▸ Stored data:

***

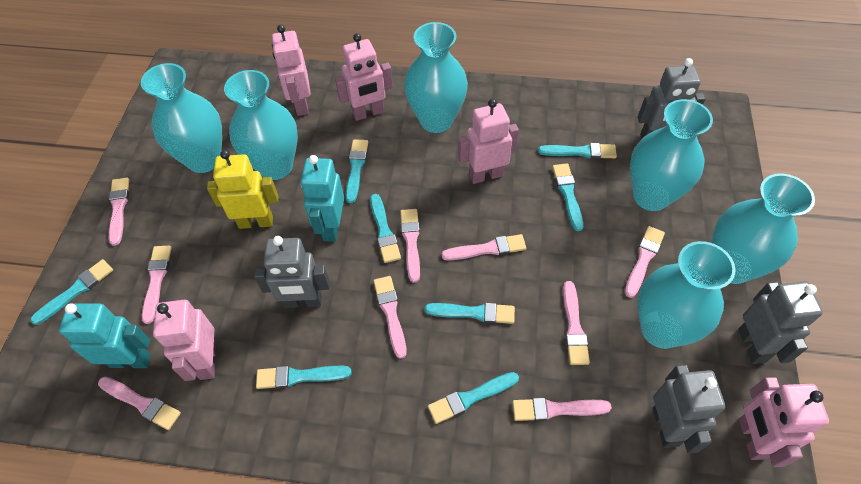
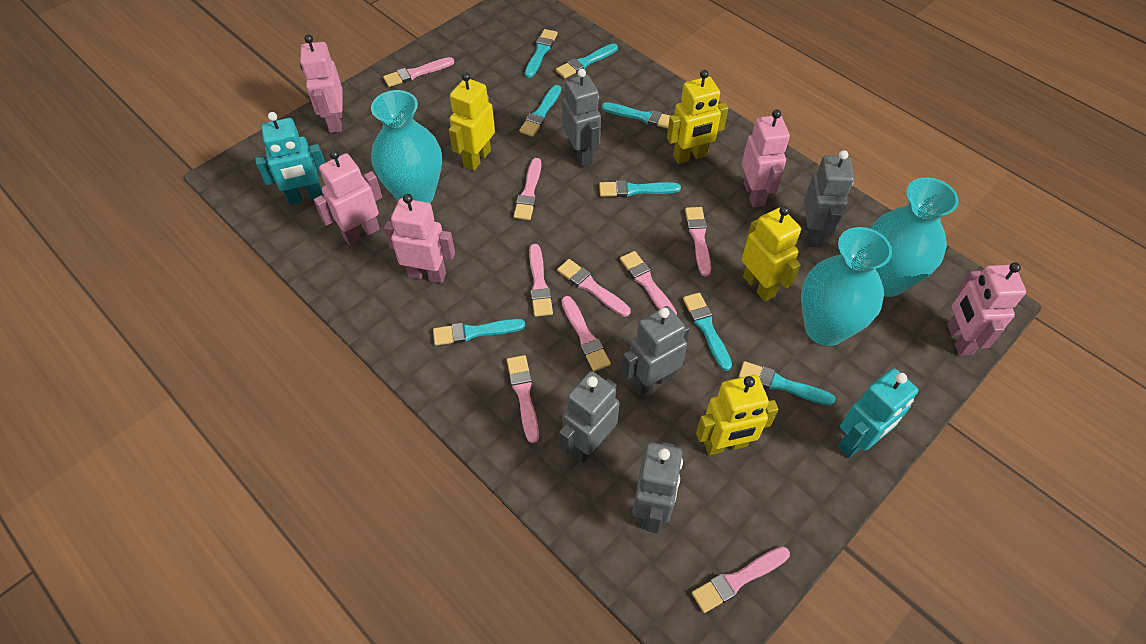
grey robot: [254,236,330,308] [638,58,705,138] [653,365,726,453] [738,281,823,364] = 4 -> [559,371,620,463] [562,69,601,167] [622,306,690,395] [632,442,683,533] [804,150,854,247] = 5
turquoise vase: [141,63,222,173] [224,70,298,180] [404,22,468,133] [630,99,713,211] [637,241,735,349] [712,173,815,284] = 6 -> [371,90,442,203] [801,227,892,346] [870,177,959,297] = 3
yellow robot: [207,150,278,229] = 1 -> [449,72,495,171] [667,70,728,164] [696,375,778,455] [742,206,801,301] = 4

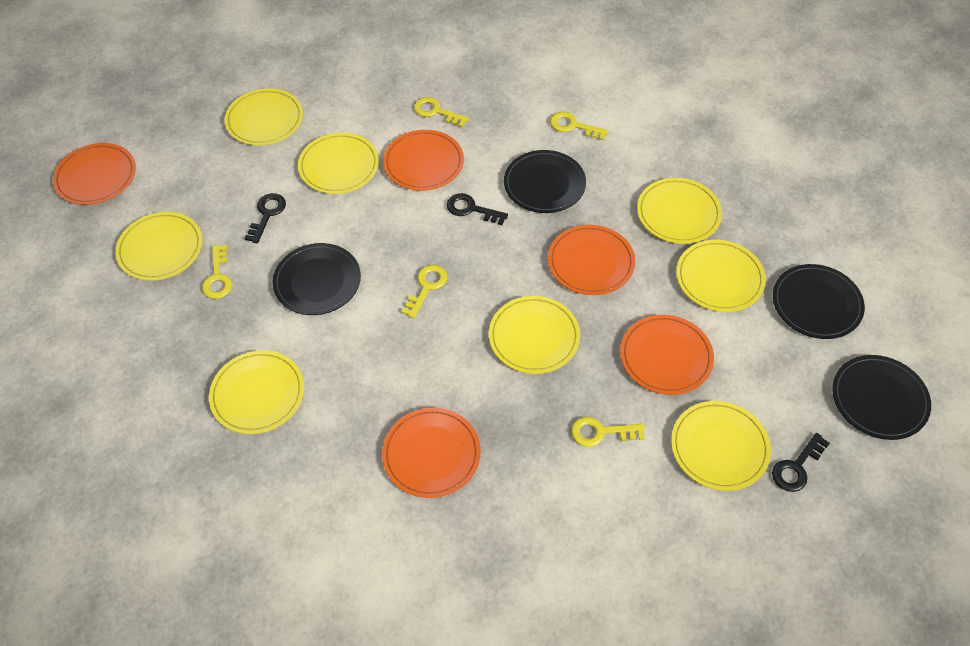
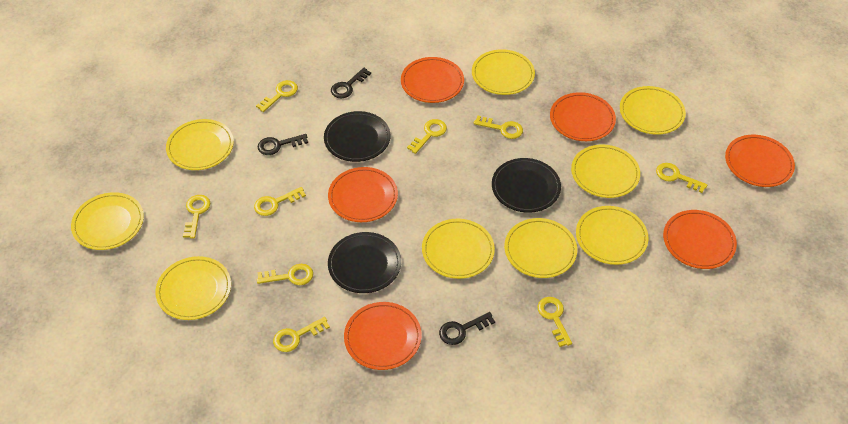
black plate: [272,243,361,315] [504,150,586,213] [773,264,865,339] [832,355,931,440] = 4 -> [324,111,390,162] [328,232,401,293] [492,158,561,213] = 3
orange plate: [53,143,136,205] [382,408,481,498] [383,130,464,191] [548,225,635,295] [620,315,714,395] = 5 -> [328,167,398,222] [344,302,421,370] [401,57,464,103] [550,92,616,141] [663,210,737,269] [725,135,795,187] = 6
yellow key: [202,245,232,299] [401,265,448,318] [414,97,469,127] [550,112,609,140] [571,416,645,447] = 5 -> [183,195,210,238] [254,187,306,216] [256,80,298,112] [257,264,313,285] [273,317,330,352] [407,119,447,154] [474,116,523,139] [537,297,572,347] [656,163,708,193] = 9
yellow plate: [115,212,202,281] [209,351,304,434] [224,88,303,145] [298,133,379,194] [489,296,580,374] [637,178,722,244] [671,401,771,491] [676,240,766,312] = 8 -> [71,192,144,250] [155,256,231,320] [166,119,234,170] [422,219,495,279] [472,49,535,95] [504,218,577,278] [571,144,640,198] [576,206,648,265] [620,86,686,135] = 9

***

▸ Job item:
Everything in the listing is to be returned word for word, except the pictures.

▸ Answer to this exercise:
grey robot: [254,236,330,308] [638,58,705,138] [653,365,726,453] [738,281,823,364] = 4 -> [559,371,620,463] [562,69,601,167] [622,306,690,395] [632,442,683,533] [804,150,854,247] = 5
turquoise vase: [141,63,222,173] [224,70,298,180] [404,22,468,133] [630,99,713,211] [637,241,735,349] [712,173,815,284] = 6 -> [371,90,442,203] [801,227,892,346] [870,177,959,297] = 3
yellow robot: [207,150,278,229] = 1 -> [449,72,495,171] [667,70,728,164] [696,375,778,455] [742,206,801,301] = 4

black plate: [272,243,361,315] [504,150,586,213] [773,264,865,339] [832,355,931,440] = 4 -> [324,111,390,162] [328,232,401,293] [492,158,561,213] = 3
orange plate: [53,143,136,205] [382,408,481,498] [383,130,464,191] [548,225,635,295] [620,315,714,395] = 5 -> [328,167,398,222] [344,302,421,370] [401,57,464,103] [550,92,616,141] [663,210,737,269] [725,135,795,187] = 6
yellow key: [202,245,232,299] [401,265,448,318] [414,97,469,127] [550,112,609,140] [571,416,645,447] = 5 -> [183,195,210,238] [254,187,306,216] [256,80,298,112] [257,264,313,285] [273,317,330,352] [407,119,447,154] [474,116,523,139] [537,297,572,347] [656,163,708,193] = 9
yellow plate: [115,212,202,281] [209,351,304,434] [224,88,303,145] [298,133,379,194] [489,296,580,374] [637,178,722,244] [671,401,771,491] [676,240,766,312] = 8 -> [71,192,144,250] [155,256,231,320] [166,119,234,170] [422,219,495,279] [472,49,535,95] [504,218,577,278] [571,144,640,198] [576,206,648,265] [620,86,686,135] = 9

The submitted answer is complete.